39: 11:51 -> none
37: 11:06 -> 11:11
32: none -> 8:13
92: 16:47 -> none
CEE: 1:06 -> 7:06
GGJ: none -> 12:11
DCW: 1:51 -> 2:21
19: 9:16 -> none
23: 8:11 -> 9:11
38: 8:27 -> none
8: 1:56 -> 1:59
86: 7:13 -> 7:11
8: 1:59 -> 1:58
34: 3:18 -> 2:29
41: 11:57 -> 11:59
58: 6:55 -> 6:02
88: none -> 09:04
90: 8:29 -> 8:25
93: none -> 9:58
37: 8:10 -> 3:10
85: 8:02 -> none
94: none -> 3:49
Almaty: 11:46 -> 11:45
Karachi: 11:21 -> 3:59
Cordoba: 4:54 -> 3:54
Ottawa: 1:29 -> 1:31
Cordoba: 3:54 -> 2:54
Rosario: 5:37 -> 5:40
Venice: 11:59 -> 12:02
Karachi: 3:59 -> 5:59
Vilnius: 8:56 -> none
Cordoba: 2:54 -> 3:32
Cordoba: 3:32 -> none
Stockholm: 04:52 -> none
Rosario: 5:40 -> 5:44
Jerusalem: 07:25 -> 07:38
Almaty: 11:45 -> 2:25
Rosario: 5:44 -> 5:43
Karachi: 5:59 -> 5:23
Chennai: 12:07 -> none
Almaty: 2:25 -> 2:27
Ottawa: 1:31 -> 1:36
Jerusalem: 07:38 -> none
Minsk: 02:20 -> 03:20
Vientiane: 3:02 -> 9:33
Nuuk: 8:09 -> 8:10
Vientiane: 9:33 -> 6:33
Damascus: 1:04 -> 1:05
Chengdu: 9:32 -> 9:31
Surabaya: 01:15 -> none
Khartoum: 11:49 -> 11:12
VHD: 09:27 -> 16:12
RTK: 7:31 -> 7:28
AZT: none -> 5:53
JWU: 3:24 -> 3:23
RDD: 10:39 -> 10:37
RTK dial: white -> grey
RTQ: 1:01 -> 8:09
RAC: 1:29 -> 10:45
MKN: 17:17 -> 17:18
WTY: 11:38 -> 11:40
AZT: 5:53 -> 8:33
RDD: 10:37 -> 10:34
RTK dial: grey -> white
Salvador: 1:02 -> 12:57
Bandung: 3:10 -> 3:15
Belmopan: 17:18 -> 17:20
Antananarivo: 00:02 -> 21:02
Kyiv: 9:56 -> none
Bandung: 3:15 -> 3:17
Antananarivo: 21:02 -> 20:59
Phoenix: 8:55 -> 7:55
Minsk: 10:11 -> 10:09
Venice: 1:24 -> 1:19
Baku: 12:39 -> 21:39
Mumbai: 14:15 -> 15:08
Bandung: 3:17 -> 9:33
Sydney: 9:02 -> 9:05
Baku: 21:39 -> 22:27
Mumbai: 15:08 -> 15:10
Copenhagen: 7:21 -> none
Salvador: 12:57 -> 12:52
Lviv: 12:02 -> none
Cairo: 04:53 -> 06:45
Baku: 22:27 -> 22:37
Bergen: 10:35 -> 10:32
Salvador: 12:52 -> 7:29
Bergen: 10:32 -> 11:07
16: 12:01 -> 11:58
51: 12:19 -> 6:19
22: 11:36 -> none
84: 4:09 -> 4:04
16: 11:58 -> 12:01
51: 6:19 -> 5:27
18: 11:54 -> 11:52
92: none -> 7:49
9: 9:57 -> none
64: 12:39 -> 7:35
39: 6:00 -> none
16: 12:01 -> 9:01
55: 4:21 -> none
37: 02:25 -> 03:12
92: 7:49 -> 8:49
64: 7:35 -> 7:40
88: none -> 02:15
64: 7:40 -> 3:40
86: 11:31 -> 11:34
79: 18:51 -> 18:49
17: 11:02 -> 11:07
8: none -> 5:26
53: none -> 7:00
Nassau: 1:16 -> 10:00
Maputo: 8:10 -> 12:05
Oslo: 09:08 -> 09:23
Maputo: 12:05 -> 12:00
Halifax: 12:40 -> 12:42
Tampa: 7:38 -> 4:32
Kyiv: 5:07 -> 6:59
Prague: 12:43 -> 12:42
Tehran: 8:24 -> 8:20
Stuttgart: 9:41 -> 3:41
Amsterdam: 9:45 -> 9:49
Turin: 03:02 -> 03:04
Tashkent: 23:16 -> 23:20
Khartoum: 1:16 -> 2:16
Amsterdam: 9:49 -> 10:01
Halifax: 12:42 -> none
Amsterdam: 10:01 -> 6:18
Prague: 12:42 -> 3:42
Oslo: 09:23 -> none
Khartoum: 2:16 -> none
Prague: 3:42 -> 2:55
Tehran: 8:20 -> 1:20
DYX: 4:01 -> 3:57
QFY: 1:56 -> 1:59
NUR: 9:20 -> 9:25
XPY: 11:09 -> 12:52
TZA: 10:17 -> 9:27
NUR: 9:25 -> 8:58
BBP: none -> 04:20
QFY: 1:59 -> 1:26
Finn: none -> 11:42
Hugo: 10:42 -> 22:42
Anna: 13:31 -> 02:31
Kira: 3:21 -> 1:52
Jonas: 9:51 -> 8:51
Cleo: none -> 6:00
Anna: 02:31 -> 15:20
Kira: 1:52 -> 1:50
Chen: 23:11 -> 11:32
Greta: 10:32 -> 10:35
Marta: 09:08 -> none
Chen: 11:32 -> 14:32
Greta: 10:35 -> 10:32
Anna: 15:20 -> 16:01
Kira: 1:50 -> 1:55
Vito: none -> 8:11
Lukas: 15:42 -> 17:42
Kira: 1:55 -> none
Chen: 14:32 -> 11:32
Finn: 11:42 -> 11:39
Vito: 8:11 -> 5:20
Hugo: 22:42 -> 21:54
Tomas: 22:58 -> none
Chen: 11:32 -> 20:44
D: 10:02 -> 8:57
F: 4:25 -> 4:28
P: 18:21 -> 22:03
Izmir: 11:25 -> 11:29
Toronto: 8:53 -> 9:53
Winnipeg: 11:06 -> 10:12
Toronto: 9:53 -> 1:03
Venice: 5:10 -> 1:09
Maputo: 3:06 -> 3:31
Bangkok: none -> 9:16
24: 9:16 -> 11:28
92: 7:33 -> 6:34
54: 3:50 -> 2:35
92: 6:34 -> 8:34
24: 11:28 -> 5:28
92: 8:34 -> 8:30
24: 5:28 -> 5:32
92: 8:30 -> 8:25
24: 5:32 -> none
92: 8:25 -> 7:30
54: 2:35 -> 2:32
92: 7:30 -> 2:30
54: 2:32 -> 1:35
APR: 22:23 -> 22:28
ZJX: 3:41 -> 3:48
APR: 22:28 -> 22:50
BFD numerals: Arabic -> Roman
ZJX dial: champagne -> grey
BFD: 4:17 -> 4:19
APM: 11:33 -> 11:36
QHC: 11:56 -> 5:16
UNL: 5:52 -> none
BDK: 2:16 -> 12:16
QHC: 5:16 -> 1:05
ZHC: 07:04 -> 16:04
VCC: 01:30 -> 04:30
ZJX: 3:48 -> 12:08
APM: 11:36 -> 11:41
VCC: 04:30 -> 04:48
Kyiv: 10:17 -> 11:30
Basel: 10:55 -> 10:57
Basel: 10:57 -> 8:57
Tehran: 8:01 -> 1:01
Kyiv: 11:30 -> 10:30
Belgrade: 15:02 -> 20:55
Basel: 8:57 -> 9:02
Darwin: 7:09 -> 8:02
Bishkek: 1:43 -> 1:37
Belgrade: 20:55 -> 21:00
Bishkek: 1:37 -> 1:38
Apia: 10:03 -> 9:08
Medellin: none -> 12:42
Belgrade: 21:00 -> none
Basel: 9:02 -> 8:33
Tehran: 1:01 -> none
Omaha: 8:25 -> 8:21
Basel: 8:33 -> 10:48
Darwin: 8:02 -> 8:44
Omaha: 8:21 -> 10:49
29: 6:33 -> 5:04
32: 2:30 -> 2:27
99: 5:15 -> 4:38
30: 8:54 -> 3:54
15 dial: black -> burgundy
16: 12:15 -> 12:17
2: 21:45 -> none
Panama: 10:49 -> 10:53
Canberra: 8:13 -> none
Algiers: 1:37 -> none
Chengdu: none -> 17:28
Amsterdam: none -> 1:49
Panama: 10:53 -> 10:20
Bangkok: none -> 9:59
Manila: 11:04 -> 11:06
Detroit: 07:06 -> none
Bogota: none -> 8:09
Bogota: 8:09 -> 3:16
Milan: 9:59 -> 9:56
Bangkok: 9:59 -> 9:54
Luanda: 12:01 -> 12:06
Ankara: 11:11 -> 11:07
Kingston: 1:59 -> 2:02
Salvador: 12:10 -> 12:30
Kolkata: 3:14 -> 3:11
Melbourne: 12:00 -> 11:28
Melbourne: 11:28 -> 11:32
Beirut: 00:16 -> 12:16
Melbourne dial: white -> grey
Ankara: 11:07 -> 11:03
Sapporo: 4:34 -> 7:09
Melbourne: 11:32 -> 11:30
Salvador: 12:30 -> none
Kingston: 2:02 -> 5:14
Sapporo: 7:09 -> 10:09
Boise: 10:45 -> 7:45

▶ YOUR INSTRUCTIONS
Pull out every row above that contains the string "Tehran". Case counts, so copy only rows that match it letter for letter.

▶ RESULT
Tehran: 8:24 -> 8:20
Tehran: 8:20 -> 1:20
Tehran: 8:01 -> 1:01
Tehran: 1:01 -> none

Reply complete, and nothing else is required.